* _What is needed_
In the listing beneath this line, copy exactly the lines starting with the one containing "D3: LED blue" and going on through the one containing "R13: 56k (J7/1, VS) -> 56k (GND, VS)".
[Opening Record excerpts section]
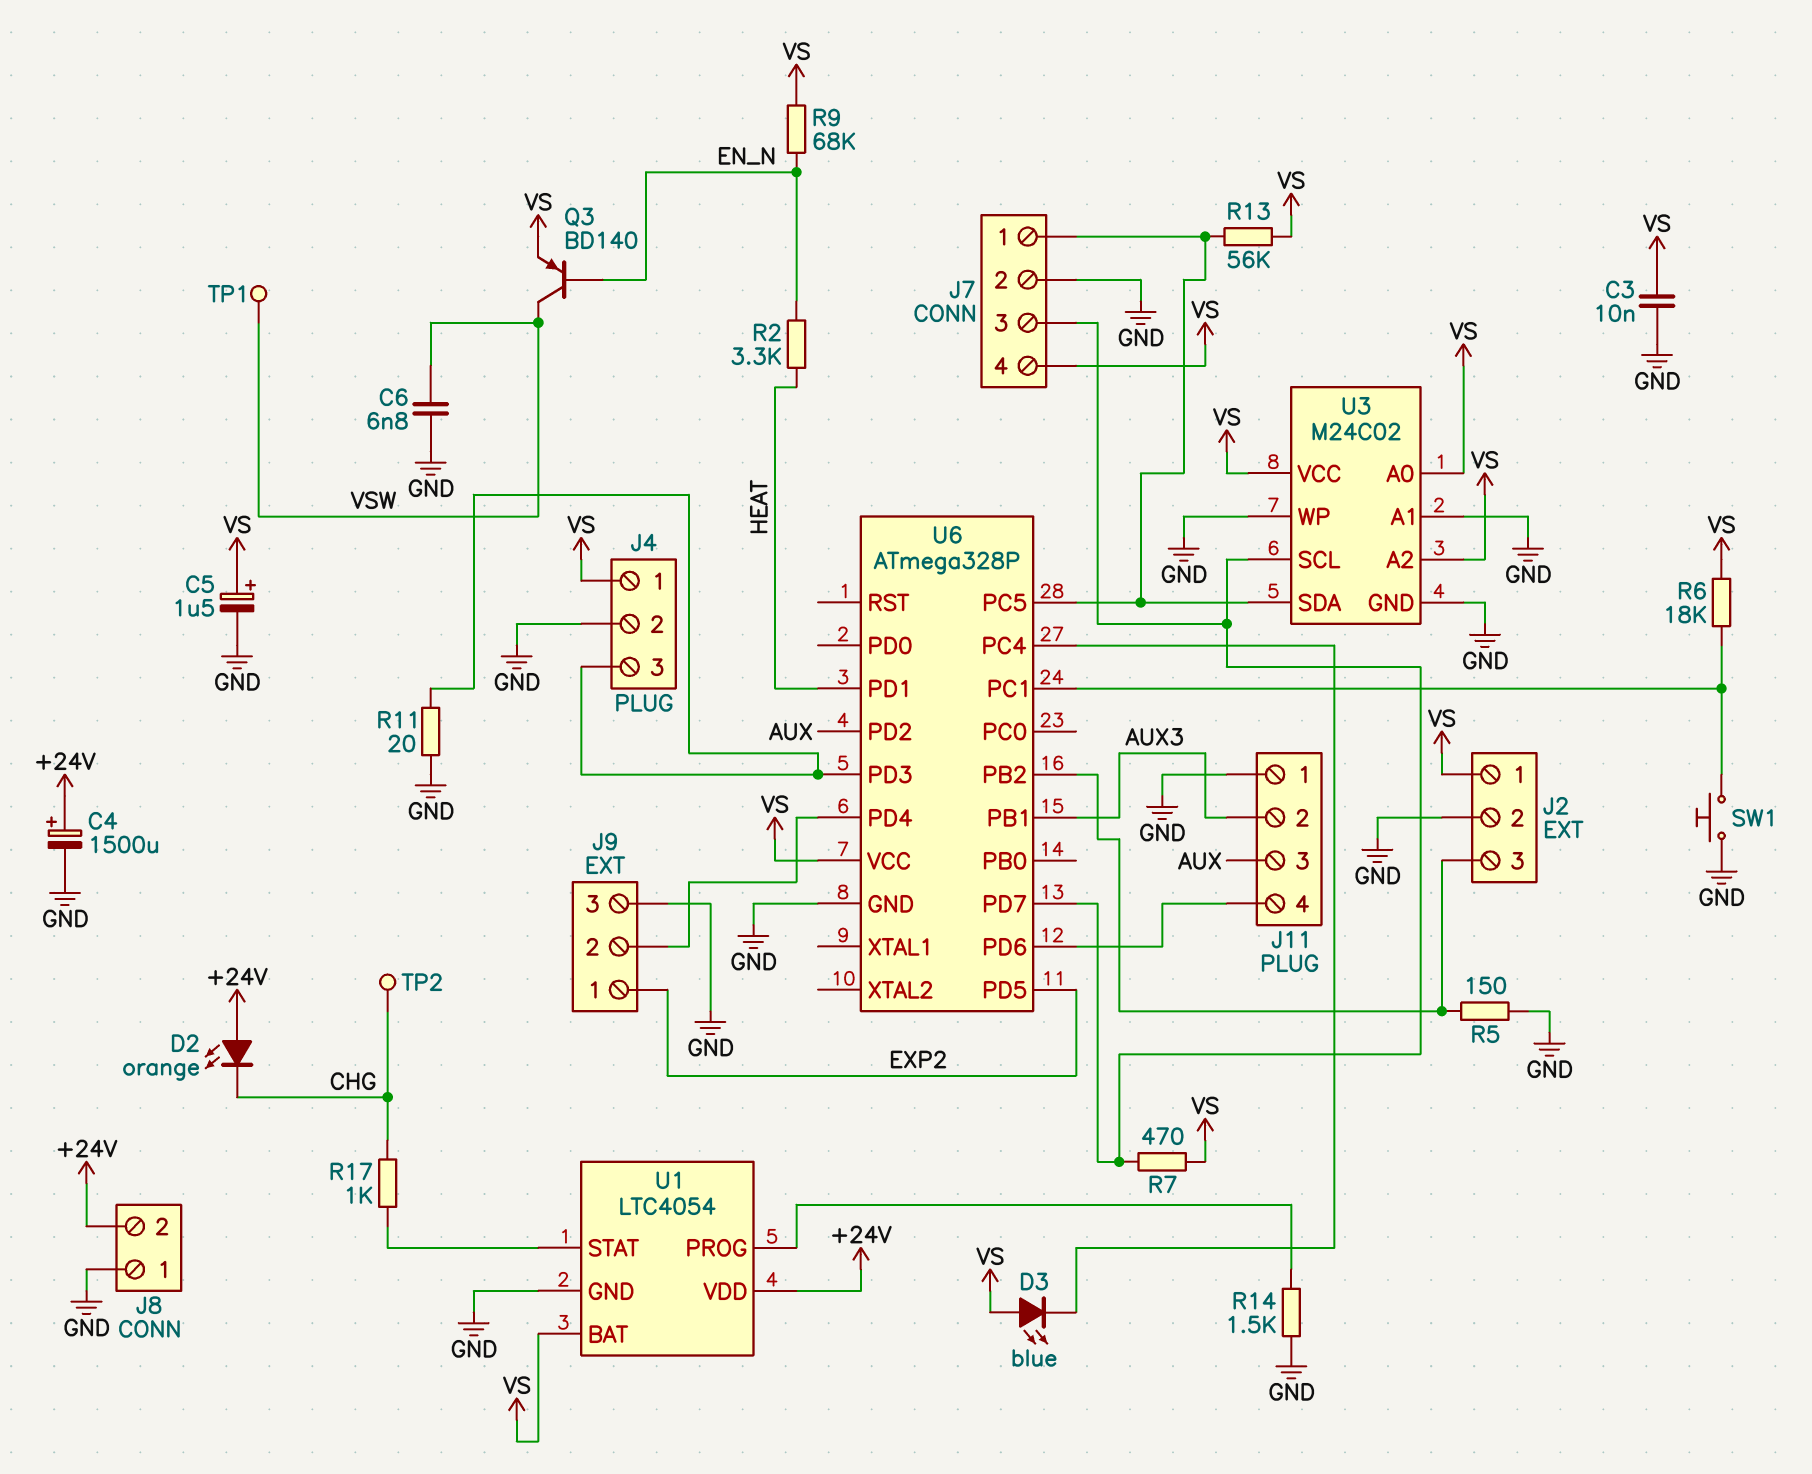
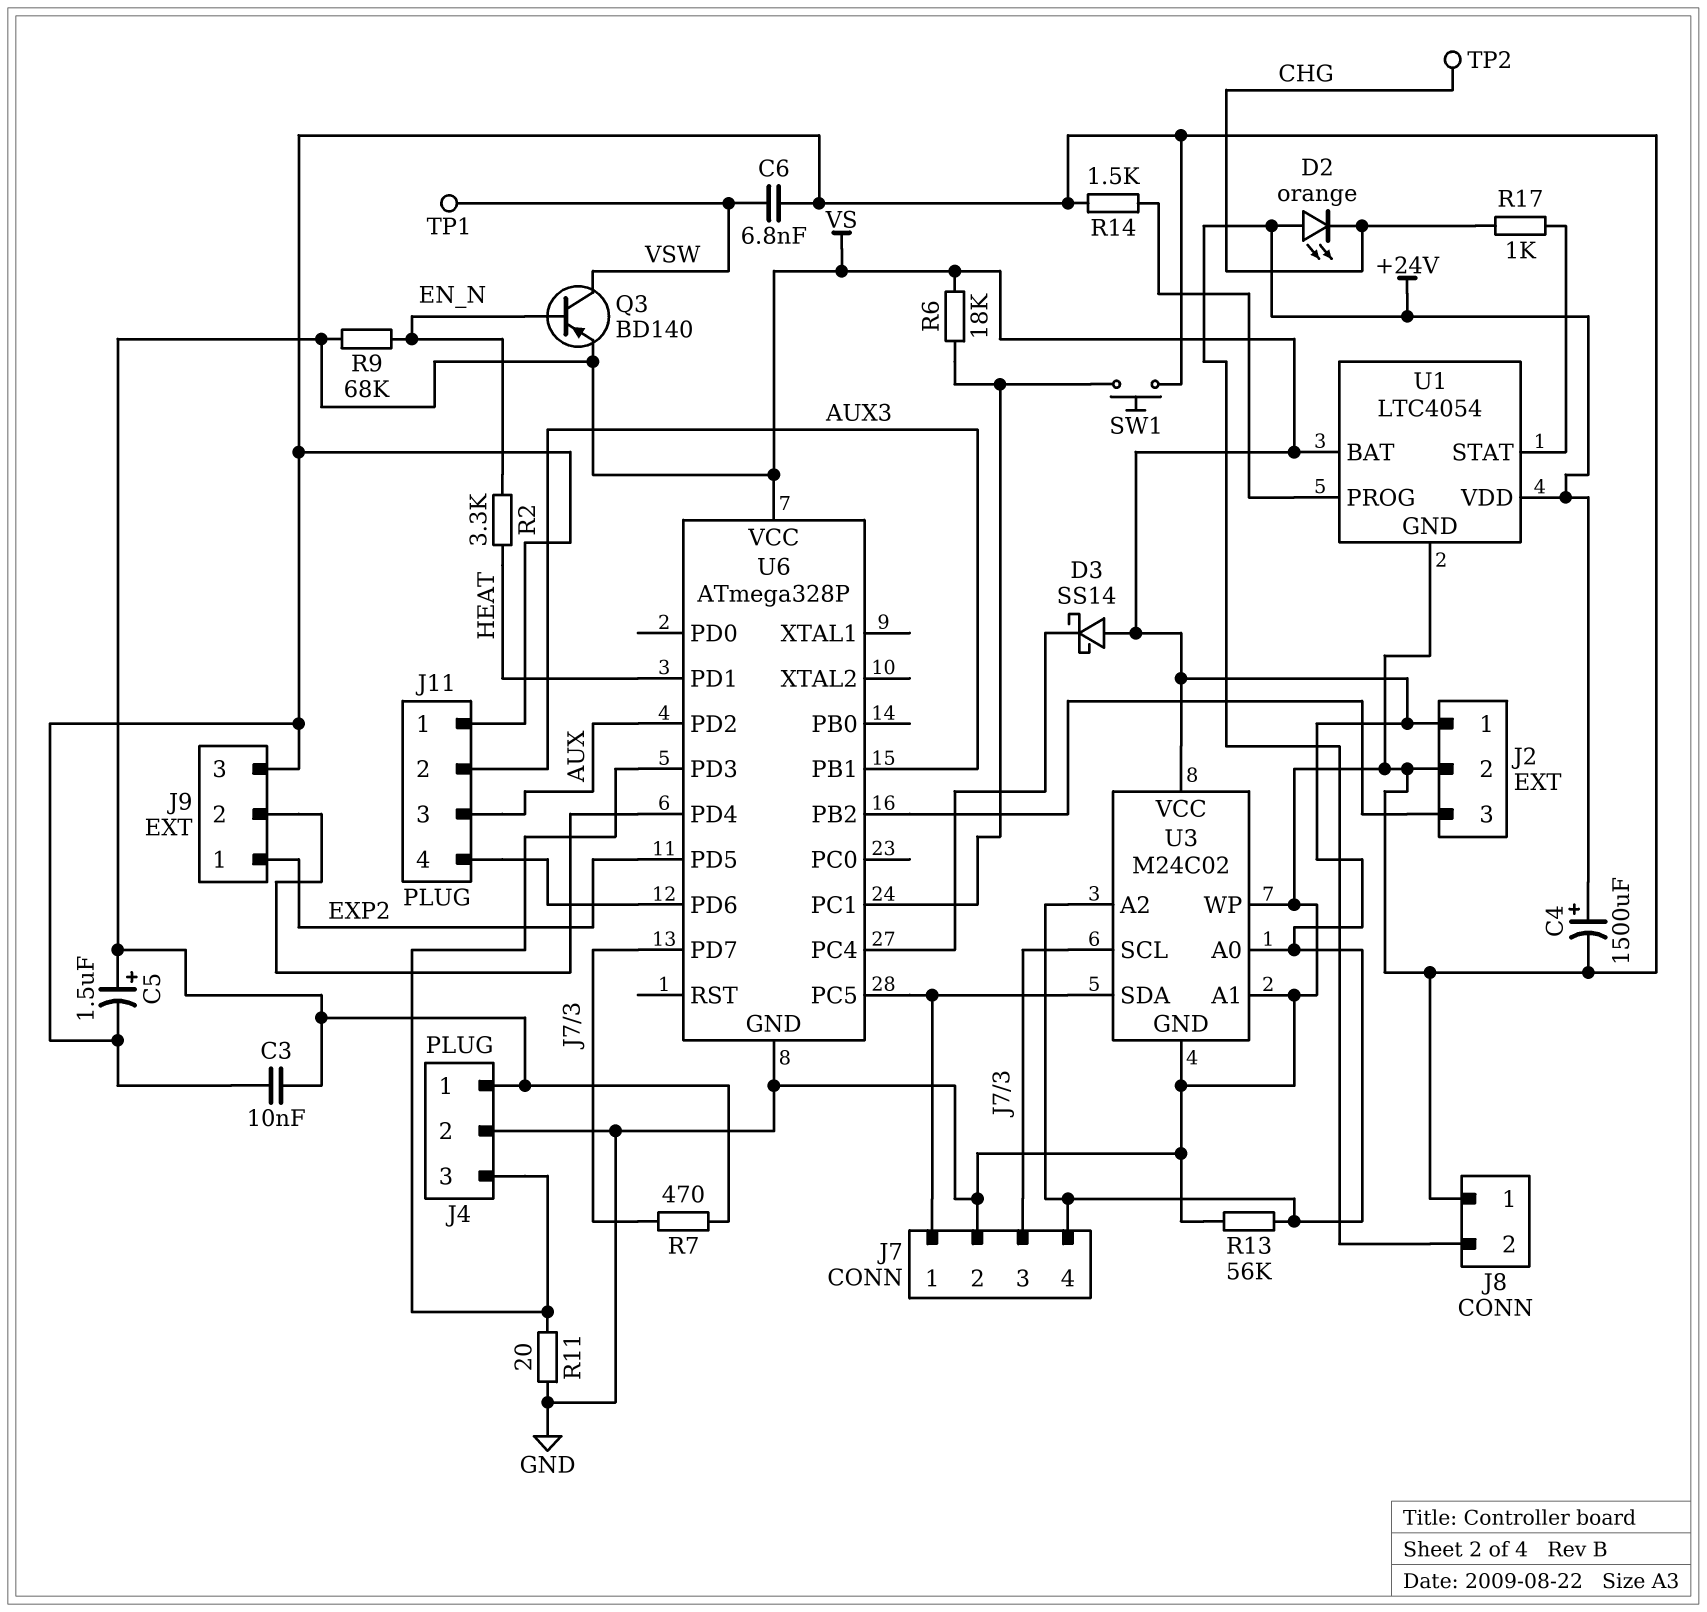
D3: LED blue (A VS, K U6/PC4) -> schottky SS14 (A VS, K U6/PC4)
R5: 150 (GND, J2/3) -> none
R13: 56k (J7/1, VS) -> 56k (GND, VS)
[Closing Record excerpts section]
[Opening Record excerpts section]
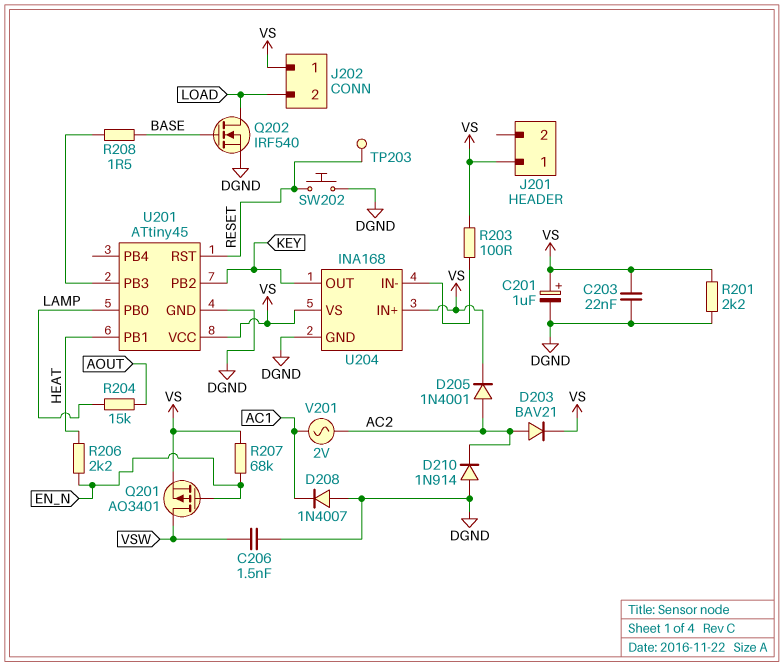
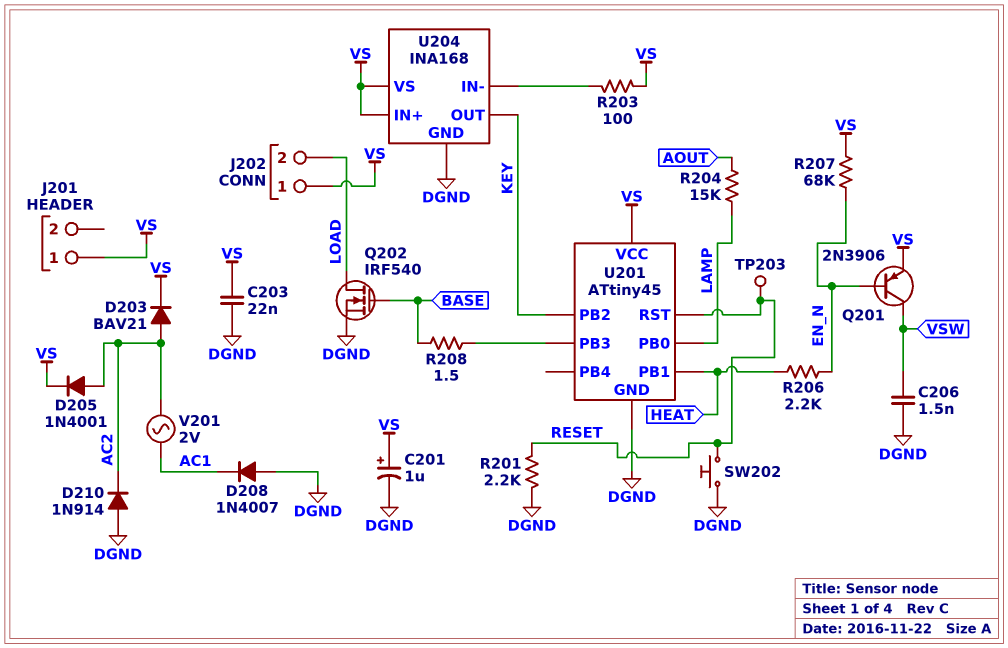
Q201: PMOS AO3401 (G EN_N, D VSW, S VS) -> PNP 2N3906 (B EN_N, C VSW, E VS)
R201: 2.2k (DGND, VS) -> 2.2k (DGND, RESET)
[Closing Record excerpts section]
* _Result of the task_
D3: LED blue (A VS, K U6/PC4) -> schottky SS14 (A VS, K U6/PC4)
R5: 150 (GND, J2/3) -> none
R13: 56k (J7/1, VS) -> 56k (GND, VS)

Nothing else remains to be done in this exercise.